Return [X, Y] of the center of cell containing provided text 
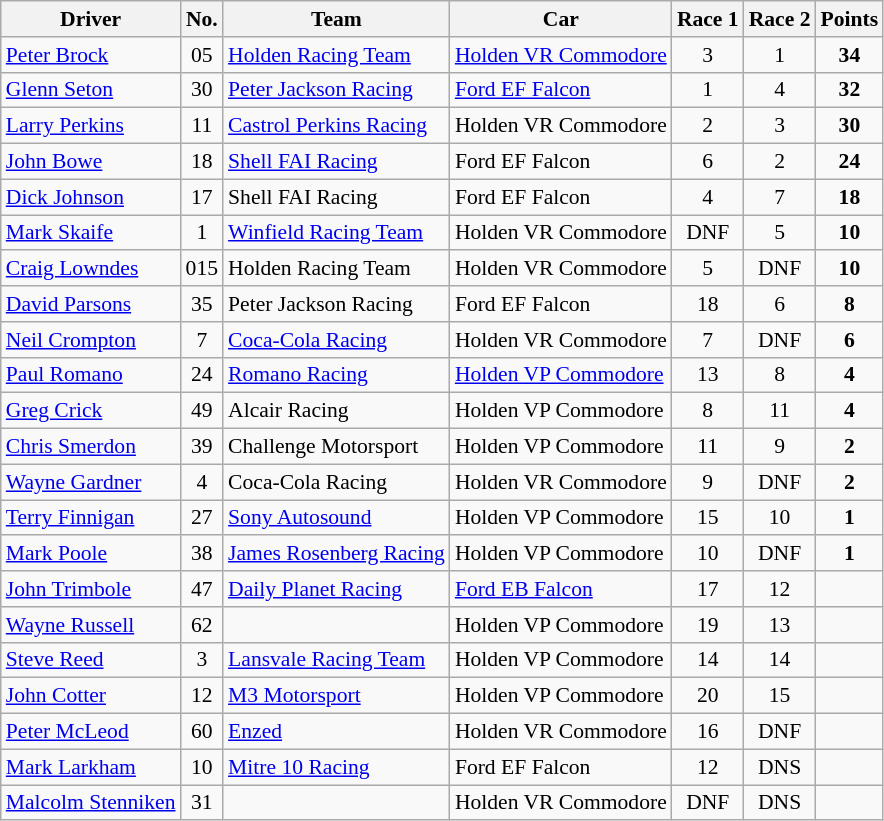
Race 2 [780, 19]
Wayne Russell [91, 625]
Driver [91, 19]
39 [202, 447]
Daily Planet Racing [336, 589]
47 [202, 589]
Car [561, 19]
Castrol Perkins Racing [336, 126]
31 [202, 803]
Craig Lowndes [91, 269]
Mark Skaife [91, 233]
Sony Autosound [336, 518]
James Rosenberg Racing [336, 554]
20 [708, 696]
35 [202, 304]
Paul Romano [91, 375]
Peter Brock [91, 55]
John Trimbole [91, 589]
Lansvale Racing Team [336, 660]
Peter McLeod [91, 732]
Mitre 10 Racing [336, 767]
Winfield Racing Team [336, 233]
19 [708, 625]
62 [202, 625]
Steve Reed [91, 660]
Glenn Seton [91, 90]
Race 1 [708, 19]
Mark Larkham [91, 767]
Chris Smerdon [91, 447]
015 [202, 269]
16 [708, 732]
Malcolm Stenniken [91, 803]
Romano Racing [336, 375]
32 [850, 90]
34 [850, 55]
Ford EB Falcon [561, 589]
Mark Poole [91, 554]
38 [202, 554]
Terry Finnigan [91, 518]
David Parsons [91, 304]
Challenge Motorsport [336, 447]
No. [202, 19]
Greg Crick [91, 411]
05 [202, 55]
60 [202, 732]
Dick Johnson [91, 197]
John Cotter [91, 696]
Points [850, 19]
Wayne Gardner [91, 482]
M3 Motorsport [336, 696]
Alcair Racing [336, 411]
49 [202, 411]
Enzed [336, 732]
Neil Crompton [91, 340]
Team [336, 19]
Larry Perkins [91, 126]
27 [202, 518]
John Bowe [91, 162]
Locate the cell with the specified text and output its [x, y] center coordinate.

> Challenge:
Output as a JSON list of strings the entries starting with the line containing "Race 2 [780, 19]" and going on through the line containing "David Parsons [91, 304]", one string per line and no blank lines.

> Answer for this exercise:
[
  "Race 2 [780, 19]",
  "Wayne Russell [91, 625]",
  "Driver [91, 19]",
  "39 [202, 447]",
  "Daily Planet Racing [336, 589]",
  "47 [202, 589]",
  "Car [561, 19]",
  "Castrol Perkins Racing [336, 126]",
  "31 [202, 803]",
  "Craig Lowndes [91, 269]",
  "Mark Skaife [91, 233]",
  "Sony Autosound [336, 518]",
  "James Rosenberg Racing [336, 554]",
  "20 [708, 696]",
  "35 [202, 304]",
  "Paul Romano [91, 375]",
  "Peter Brock [91, 55]",
  "John Trimbole [91, 589]",
  "Lansvale Racing Team [336, 660]",
  "Peter McLeod [91, 732]",
  "Mitre 10 Racing [336, 767]",
  "Winfield Racing Team [336, 233]",
  "19 [708, 625]",
  "62 [202, 625]",
  "Steve Reed [91, 660]",
  "Glenn Seton [91, 90]",
  "Race 1 [708, 19]",
  "Mark Larkham [91, 767]",
  "Chris Smerdon [91, 447]",
  "015 [202, 269]",
  "16 [708, 732]",
  "Malcolm Stenniken [91, 803]",
  "Romano Racing [336, 375]",
  "32 [850, 90]",
  "34 [850, 55]",
  "Ford EB Falcon [561, 589]",
  "Mark Poole [91, 554]",
  "38 [202, 554]",
  "Terry Finnigan [91, 518]",
  "David Parsons [91, 304]"
]